> [Task requirements]: Leave out the images and transcribe the entries below word for word.

*** Information supplied

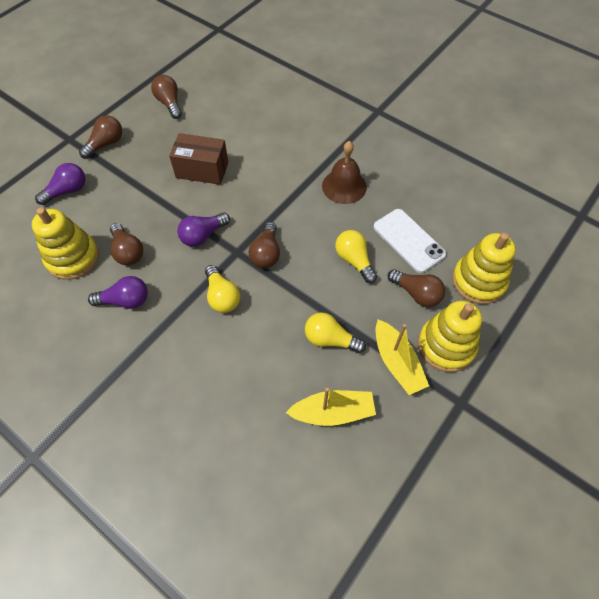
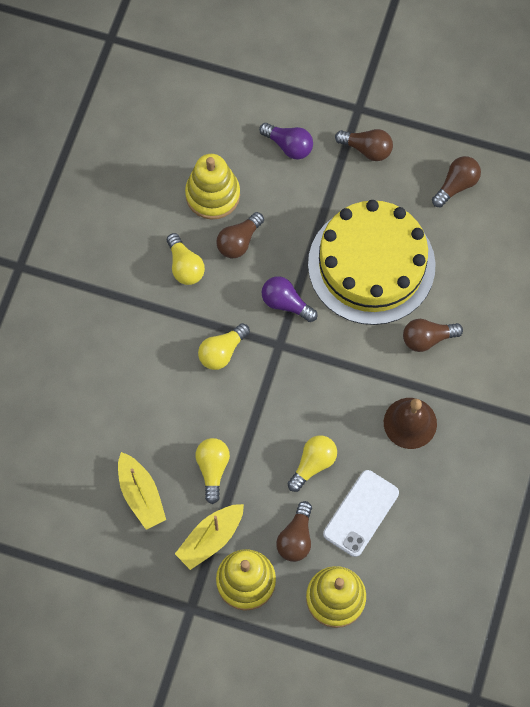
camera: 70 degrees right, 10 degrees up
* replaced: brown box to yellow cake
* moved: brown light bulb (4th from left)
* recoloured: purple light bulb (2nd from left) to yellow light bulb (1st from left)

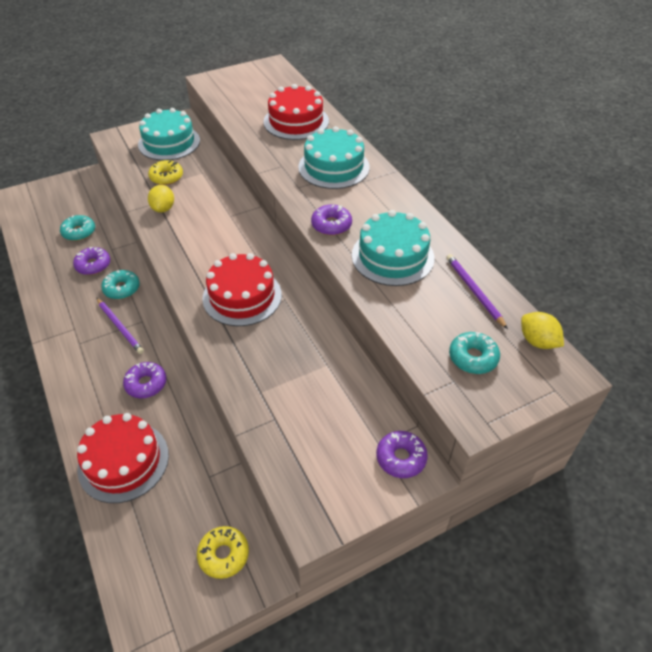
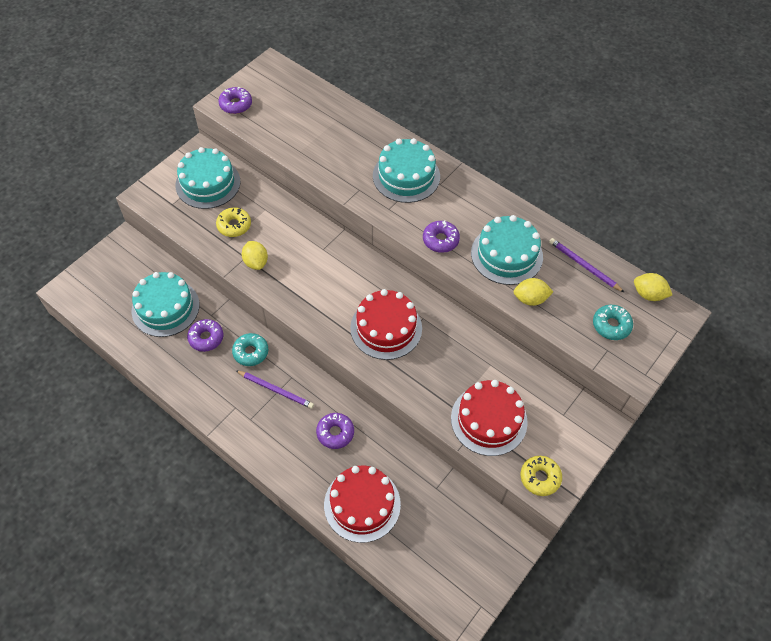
camera: 25 degrees left, 10 degrees up
* moved: red cake (3rd from left)
* replaced: turquoise donut (1st from left) to turquoise cake (1st from left)
* moved: purple donut (4th from left in the first image) to purple donut (2nd from left)
* moved: yellow donut (2nd from left)
* added: yellow lemon (2nd from left)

******

> [Answer box]:
camera: 70 degrees right, 10 degrees up
* replaced: brown box to yellow cake
* moved: brown light bulb (4th from left)
* recoloured: purple light bulb (2nd from left) to yellow light bulb (1st from left)

camera: 25 degrees left, 10 degrees up
* moved: red cake (3rd from left)
* replaced: turquoise donut (1st from left) to turquoise cake (1st from left)
* moved: purple donut (4th from left in the first image) to purple donut (2nd from left)
* moved: yellow donut (2nd from left)
* added: yellow lemon (2nd from left)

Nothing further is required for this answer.